Collected data entries ▸
-*-*-
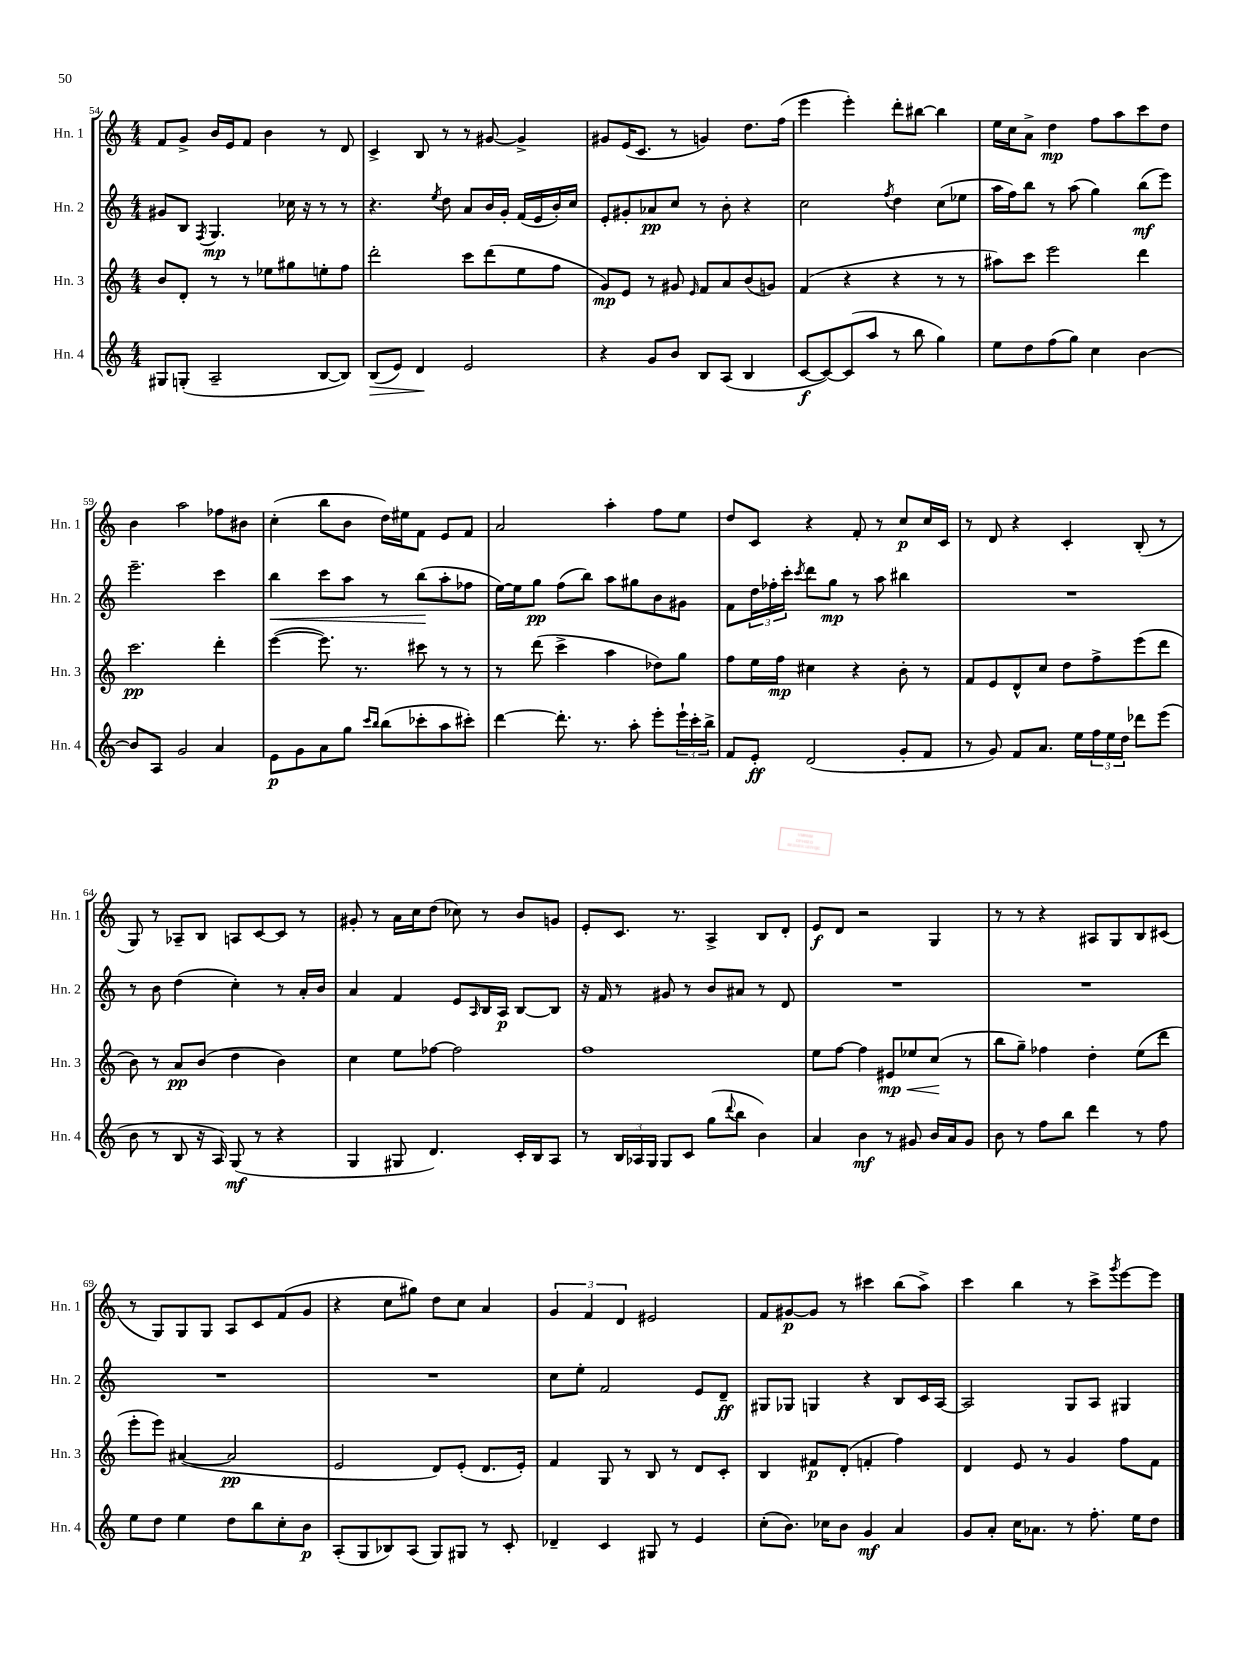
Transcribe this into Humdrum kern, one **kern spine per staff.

**kern	**kern	**kern	**kern
*staff4	*staff3	*staff2	*staff1
*clefG2	*clefG2	*clefG2	*clefG2
*k[]	*k[]	*k[]	*k[]
*M4/4	*M4/4	*M4/4	*M4/4
8G#/L	8b/L	8g#/L	8f/L
(8G'/J	8d'/J	8B/J	8g^/J
.	.	8qF/	.
2A~/	8r	4.G/	16b/LL
.	.	.	16e/J
.	8r	.	8f/J
.	8ee-\L	.	4b\
.	8gg#\	16cc-\	.
.	.	16r	.
[8B/L	8ee'\	8r	8r
8B/]J)	8ff\J	8r	8d/
=	=	=	=
(8B/L	2ddd'\	4.r	4c^/
8e/J)	.	.	.
4d/	.	.	8B/
.	.	8qee/	.
.	.	8dd\	8r
2e/	8ccc\L	8a/L	8r
.	(8ddd\	16b/L	[8g#/
.	.	16g'/JJ	.
.	8ee\	(16f/LL	4g#^/]
.	.	16e/	.
.	8ff\J	16b'/)	.
.	.	16cc/JJ	.
=	=	=	=
4r	8g/L)	8e'/L	8g#/L
.	8e/J	8g#'/	(16e/K
.	.	.	8.c/J
8g/L	8r	8a-/	.
8b/J	8g#/	8cc/J	8r
.	16qqe/	.	.
8B/L	8f/L	8r	4g/)
(8A/J	8a/	8b'\	.
4B/	(8b/	4r	8.dd\L
.	8g/J)	.	.
.	.	.	(16ff\Jk
=	=	=	=
[8c/L	(4f/	2cc\	4eee\
8c/_)	.	.	.
(8c/]	4r	.	4eee'\)
8aa/J	.	.	.
.	.	8qff/	.
8r	4r	4dd\	8ddd'\L
8bb\	.	.	[8bb#\J
4gg\)	8r	(8cc\L	4bb#\]
.	8r	8ee-\J	.
=	=	=	=
8ee\L	8aa#\L)	16aa\LL	16ee\LL
.	.	16ff\J)	16cc\J
8dd\	8ccc\J	8bb\J	8a^\J
(8ff\	2eee\	8r	4dd\
8gg\J)	.	(8aa\	.
4cc\	.	4gg\)	8ff\L
.	.	.	8aa\
[4b\	4ddd\	(8bb\L	8ccc\
.	.	8eee\J)	8dd\J
=	=	=	=
8b/]L	2.ccc\	2.eee~\	4b\
8A/J	.	.	.
2g/	.	.	2aa\
4a/	4ddd'\	4ccc\	8ff-\L
.	.	.	8b#\J
=	=	=	=
8e\L	([4eee\	4bb\	(4cc'\
8g\	.	.	.
8a\	8.eee\])	8ccc\L	8bb\L
8gg\J	.	8aa\J	8b\J
.	8.r	.	.
16qqccc/LL	.	.	.
16qqbb/JJ	.	.	.
(8bb\L	.	8r	16dd\LL)
.	.	.	16ee#\J
8ccc-'\	8ccc#\	(8bb\L	8f\J
8aa\	8r	8aa'\	8e/L
8ccc#'\J)	8r	8ff-\J	8f/J
=	=	=	=
[4ddd\	8r	[16ee\LL)	2a/
.	.	16ee\]J	.
.	(8ddd\	8gg\J	.
8.ddd'\]	4ccc^\	(8ff\L	.
.	.	8bb\J)	.
8.r	.	.	.
.	4aa\	8aa\L	4aa'\
8aa'\	.	8gg#\	.
8eee'\L	8dd-\L)	8b\	8ff\L
24eee`\L	8gg\J	8g#\J	8ee\J
24ccc'\	.	.	.
24bb^\JJ	.	.	.
=	=	=	=
8f/L	8ff\L	8f\L	8dd/L
8e'/J	16ee\L	24dd\L	8c/J
.	.	24ff-'\	.
.	16ff\JJ	.	.
.	.	24ccc'\JJ	.
.	.	8qccc/	.
(2d/	4cc#\	8ddd\L	4r
.	.	8gg\J	.
.	4r	8r	8f'/
.	.	8aa\	8r
8g'/L	8b'\	4bb#\	8cc/L
8f/J	8r	.	16cc/L
.	.	.	16c/JJ
=	=	=	=
8r	8f/L	1r	8r
8g/)	8e/	.	8d/
8f/L	8d^^/	.	4r
8.a/J	8cc/J	.	.
.	8dd\L	.	4c'/
16ee\LL	.	.	.
24ff\	8ff^\	.	.
24ee\	.	.	.
24dd\JJ	.	.	.
8ddd-\L	(8eee\	.	(8B'/
(8eee\J	8ddd\J	.	8r
=	=	=	=
8b\	8b\)	8r	8G/)
8r	8r	8b\	8r
8B/	8a/L	(4dd\	8A-~/L
16r	(8b/J	.	8B/J
16A/)	.	.	.
(8G/	4dd\	4cc'\)	8A/L
8r	.	.	[8c/
4r	4b\)	8r	8c/]J
.	.	16a'/LL	8r
.	.	16b/JJ	.
=	=	=	=
4G/	4cc\	4a/	8g#'/
.	.	.	8r
8G#/	8ee\L	4f/	16a\LL
.	.	.	16cc\J
4.d/)	[8ff-\J	.	(8dd\J
.	2ff-\]	8e/L	8cc-\)
.	.	16qqA/	.
.	.	16B/L	8r
.	.	16A/JJ	.
16c'/LL	.	[8B/L	8b/L
16B/J	.	.	.
8A/J	.	8B/]J	8g/J
=	=	=	=
8r	1ff	16r	8e'/L
.	.	16f/	.
24B/LL	.	8r	8.c/J
24A-/	.	.	.
24G/JJ	.	.	.
8G/L	.	8g#/	.
.	.	.	8.r
8c/J	.	8r	.
(8gg\L	.	8b/L	4A^/
8qqddd/	.	.	.
8bb\J	.	8a#/J	.
4b\)	.	8r	8B/L
.	.	8d/	8d'/J
=	=	=	=
4a/	8ee\L	1r	8e/L
.	[8ff\J	.	8d/J
4b\	4ff\]	.	2r
8r	8e#/L	.	.
8g#/	8ee-/	.	.
16b/LL	(8cc/J	.	4G/
16a/J	.	.	.
8g#/J	8r	.	.
=	=	=	=
8b\	8bb\L	1r	8r
8r	8gg~\J)	.	8r
8ff\L	4ff-\	.	4r
8bb\J	.	.	.
4ddd\	4dd'\	.	8A#/L
.	.	.	8G/
8r	(8ee\L	.	8B/
8ff\	8ddd\J	.	(8c#/J
=	=	=	=
8ee\L	8eee'\L	1r	8r
8dd\J	8eee\J)	.	8G/L)
4ee\	([4a#/	.	8G/
.	.	.	8G/J
8dd\L	2a#/]	.	8A/L
8bb\	.	.	8c/
8cc'\	.	.	(8f/
8b\J	.	.	8g/J
=	=	=	=
(8A'/L	2e/	1r	4r
8G/	.	.	.
8B-/)	.	.	8cc\L
(8A/J	.	.	8gg#\J)
8G/L)	8d/L)	.	8dd\L
8G#/J	(8e'/J	.	8cc\J
8r	8.d/L	.	4a/
8c'/	.	.	.
.	16e'/Jk)	.	.
=	=	=	=
4d-~/	4f/	8cc\L	6g/
.	.	8ee'\J	.
.	.	.	6f/
4c/	8G/	2f/	.
.	.	.	6d/
.	8r	.	.
8G#/	8B/	.	2e#/
8r	8r	.	.
4e/	8d/L	8e/L	.
.	8c'/J	8d~/J	.
=	=	=	=
(8cc'\L	4B/	8G#/L	8f/L
8.b\J)	.	8G-/J	[8g#/
.	8f#/L	4G/	8g#/]J
16cc-\LK	.	.	.
8b\J	(8d'/J	.	8r
4g/	4f'/	4r	4ccc#\
4a/	4ff\)	8B/L	(8bb\L
.	.	16c/L	8aa^\J)
.	.	[16A/JJ	.
=	=	=	=
8g/L	4d/	2A/]	4ccc\
8a'/J	.	.	.
16cc\LK	8e/	.	4bb\
8.a-\J	.	.	.
.	8r	.	.
8r	4g/	8G/L	8r
8.ff'\	.	8A/J	8ccc^\L
.	.	.	8qggg/
.	8ff\L	4G#/	[8eee\
16ee\LK	.	.	.
8dd\J	8f\J	.	8eee\]J
==	==	==	==
*-	*-	*-	*-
-*-*-
State how many lines in the data above contain the string "kern", treating uppercase and lowercase letters as different. Reply with the number alone.

2